When a line in the listing below contains the word "white", return a copy of that line.
○ ○ ○
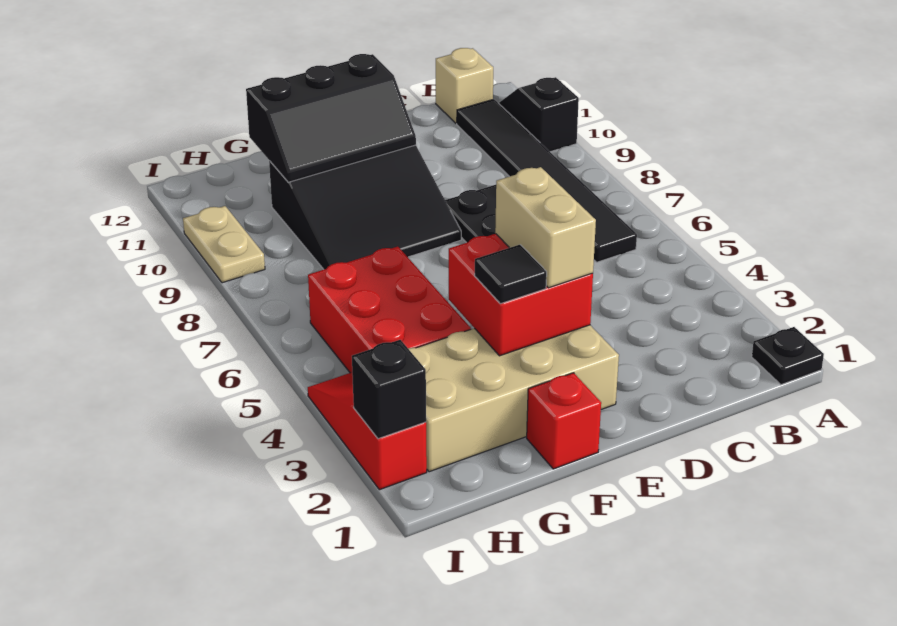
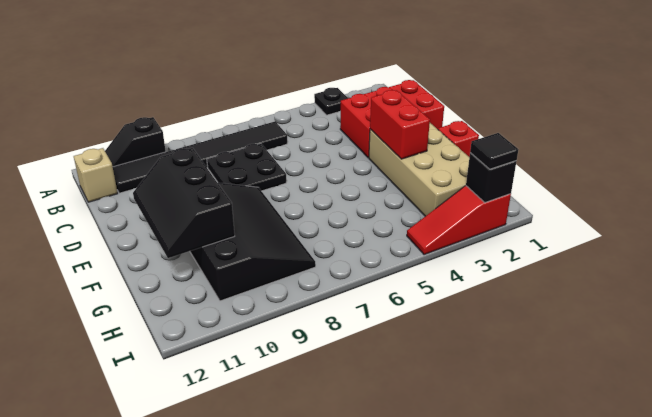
black plate A1 level 1 -> black plate A3 level 1
red brick E3:F4 level 2 -> red brick E3:F3 level 2
tan brick E3:E4 level 3 -> none
black slope E8:G10 level 1 top 10 -> black slope E8:H10 level 1 top 10
black slope E10:G11 level 2 top 11 -> black slope E10:G11 level 2 top 10
black tile F3 level 3 -> black tile I2 level 3
red brick G4:H6 level 1 -> red brick C1:D3 level 1
tan plate I9:I10 level 1 -> none

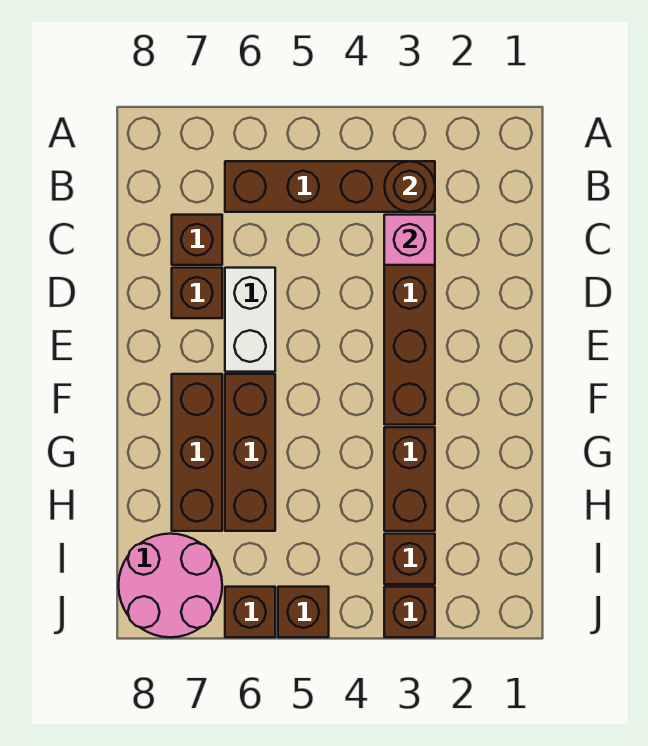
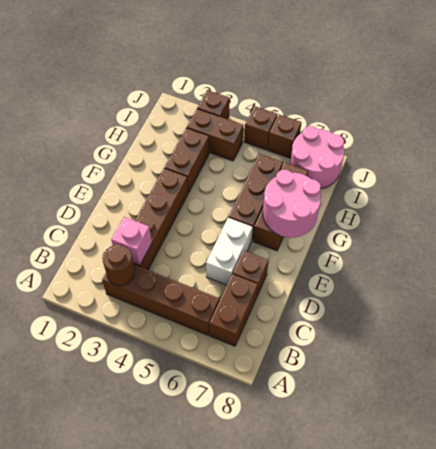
brown brick C7 level 1 -> brown brick B7:C7 level 1
none -> pink round brick F7:G8 level 2
brown brick I3 level 1 -> brown brick I3:I4 level 1

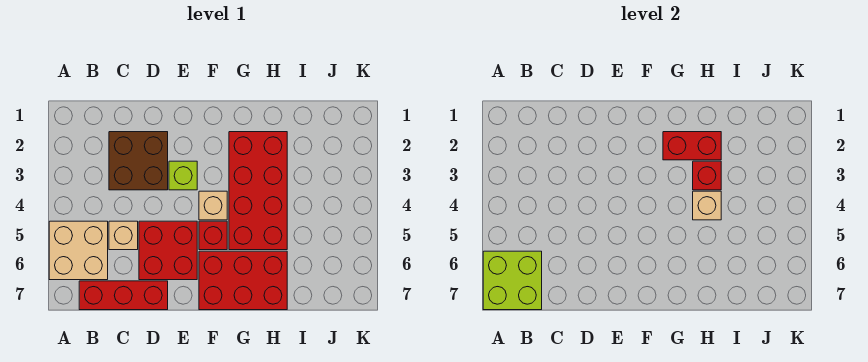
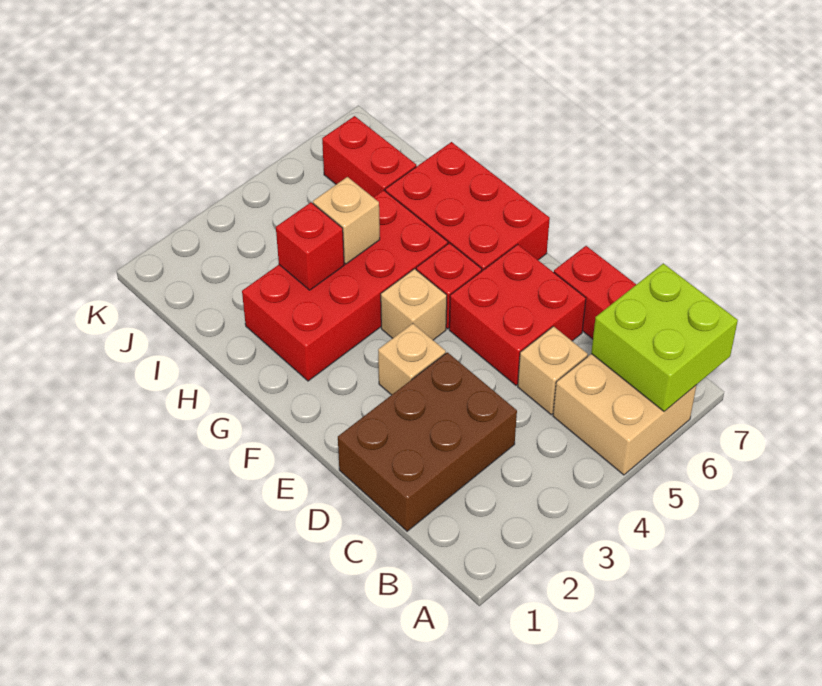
brown brick C2:D3 level 1 -> brown brick C1:D3 level 1
lime brick E3 level 1 -> tan brick E3 level 1
red brick G2:H2 level 2 -> red brick I6:J6 level 1

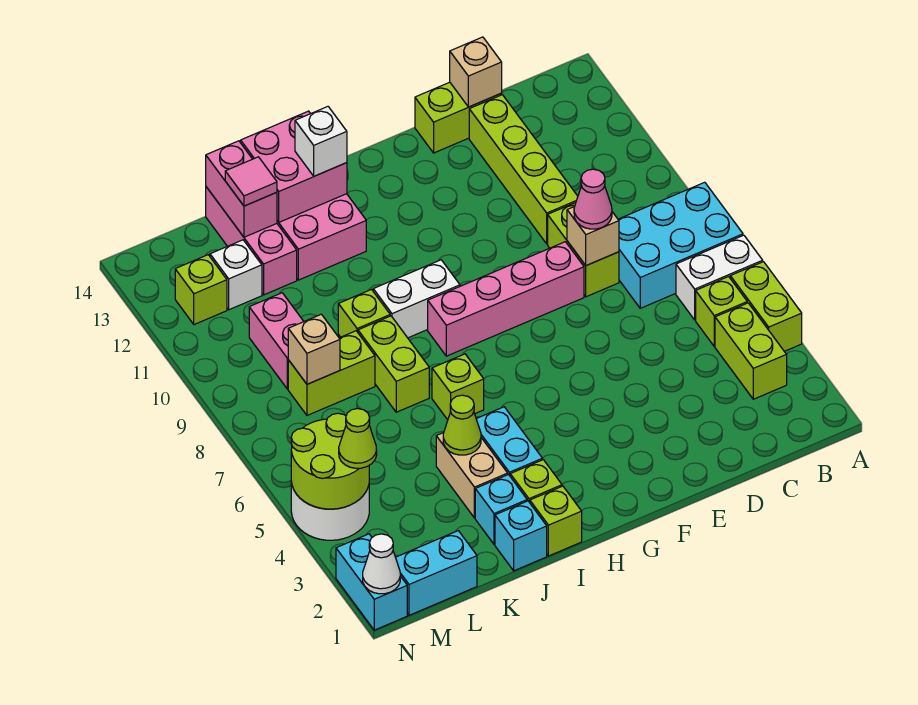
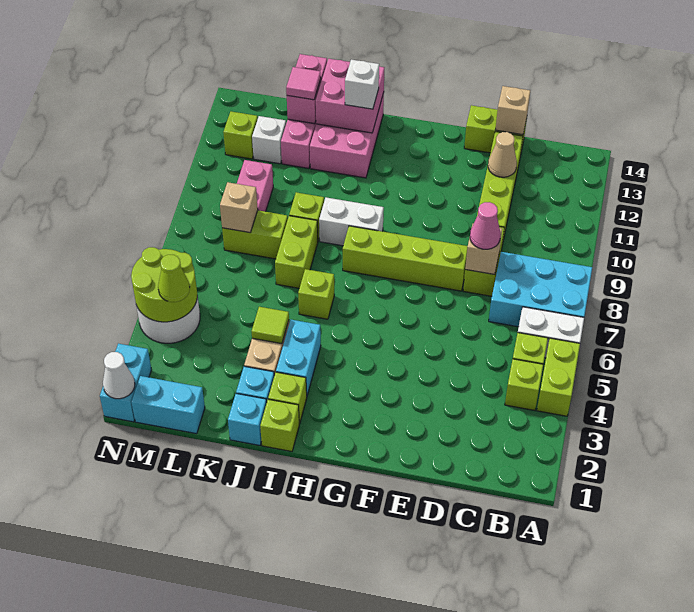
lime brick B3:B4 level 1 -> lime brick B4 level 1
none -> tan cone D12 level 2
pink brick E8:H8 level 1 -> lime brick E8:H8 level 1
lime cone J4 level 2 -> lime tile J4 level 2

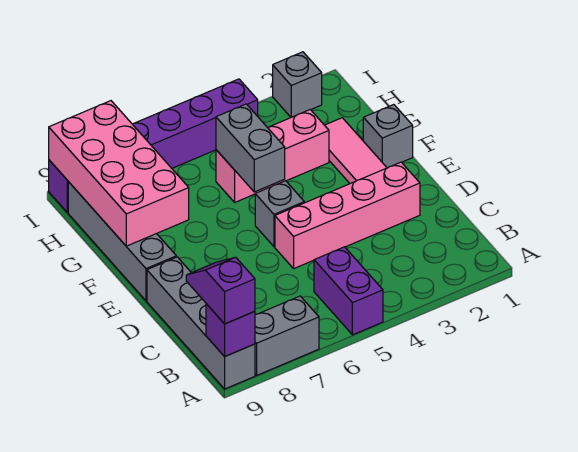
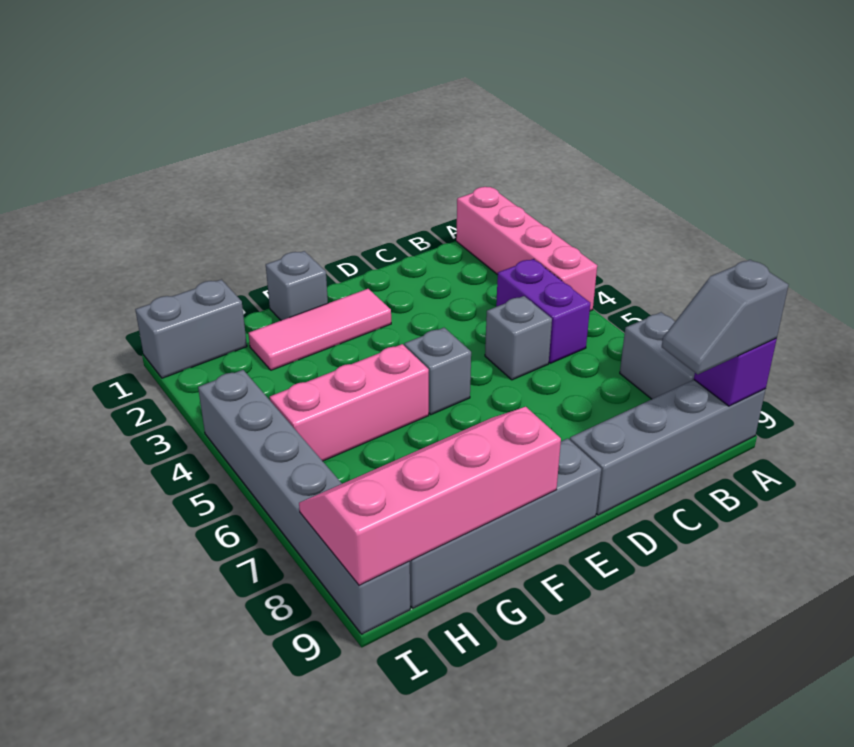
purple brick A5:B5 level 1 -> purple brick B4:B5 level 1
purple slope A9:B9 level 3 top A -> grey slope A9:B9 level 3 top A
pink brick D2:D5 level 1 -> pink brick A1:A4 level 1
grey brick F5:G5 level 2 -> grey brick H1:I1 level 1
pink brick F8:I9 level 2 -> pink slope F8:I9 level 2 top 9
pink brick G3:G5 level 1 -> pink brick F5:H5 level 1
grey brick I2 level 1 -> grey brick C5 level 1
purple brick I4:I9 level 1 -> grey brick I4:I9 level 1

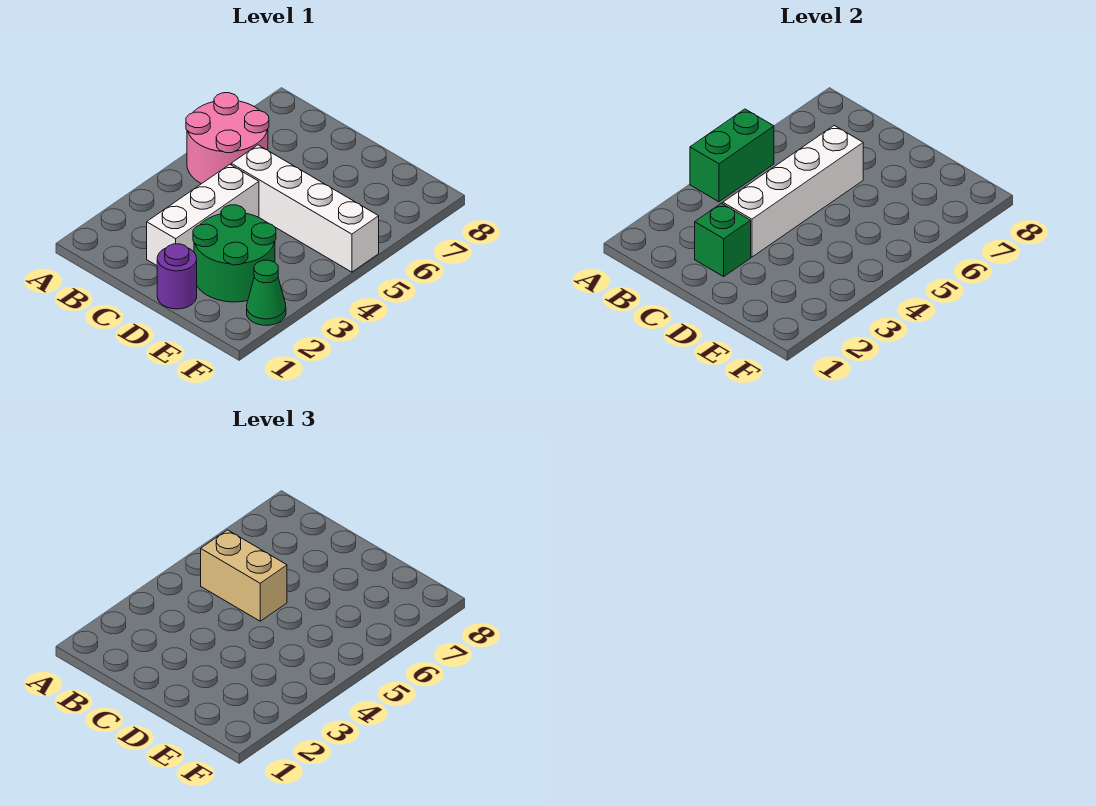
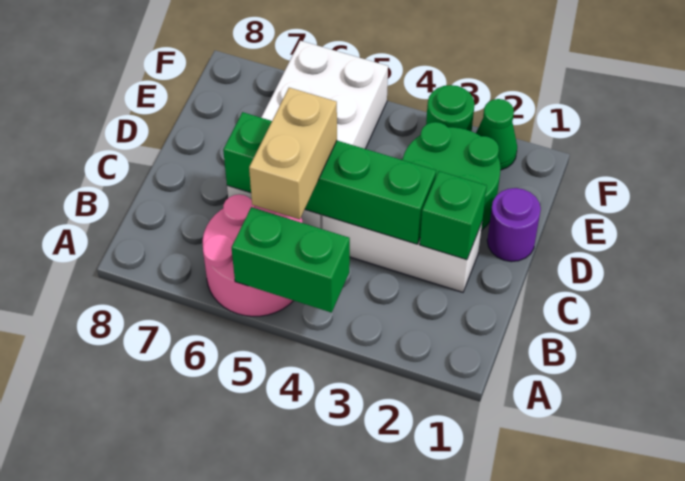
white brick C3:C6 level 2 -> green brick C3:C6 level 2
white brick C5:F5 level 1 -> white brick C5:F6 level 1
none -> green round brick F3 level 1

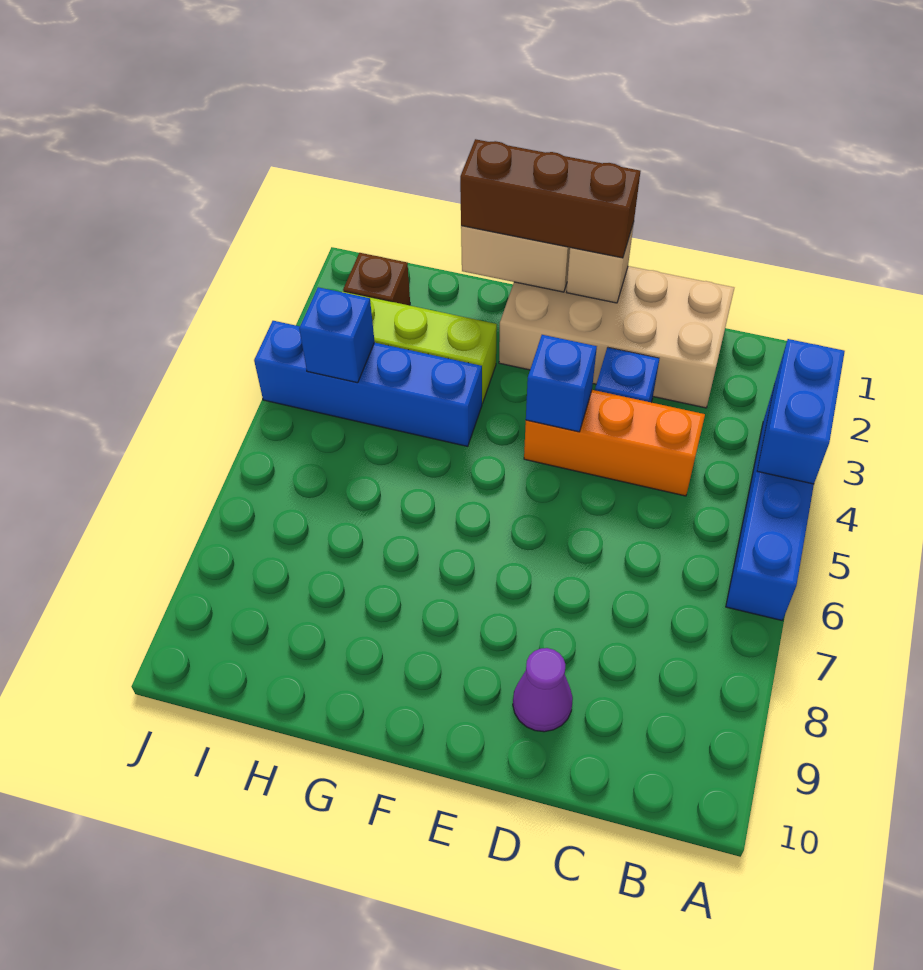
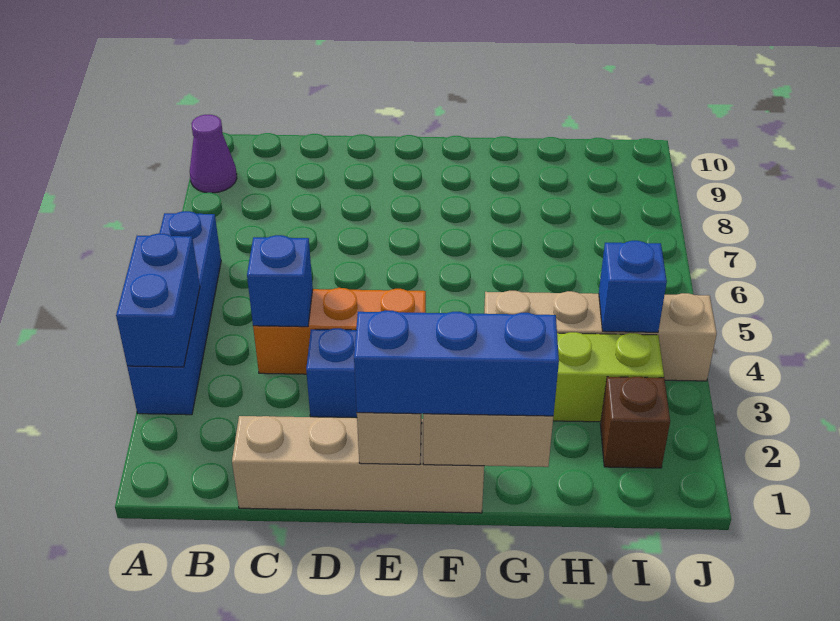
tan brick C1:F2 level 1 -> tan brick C1:F1 level 1
purple cone D9 level 1 -> purple cone A9 level 1
brown brick E1:G1 level 3 -> blue brick E1:G1 level 3
blue brick E4 level 2 -> blue brick C4 level 2
blue brick G4:J4 level 1 -> tan brick G4:J4 level 1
○ ○ ○
_Answer space:_
white brick C3:C6 level 2 -> green brick C3:C6 level 2
white brick C5:F5 level 1 -> white brick C5:F6 level 1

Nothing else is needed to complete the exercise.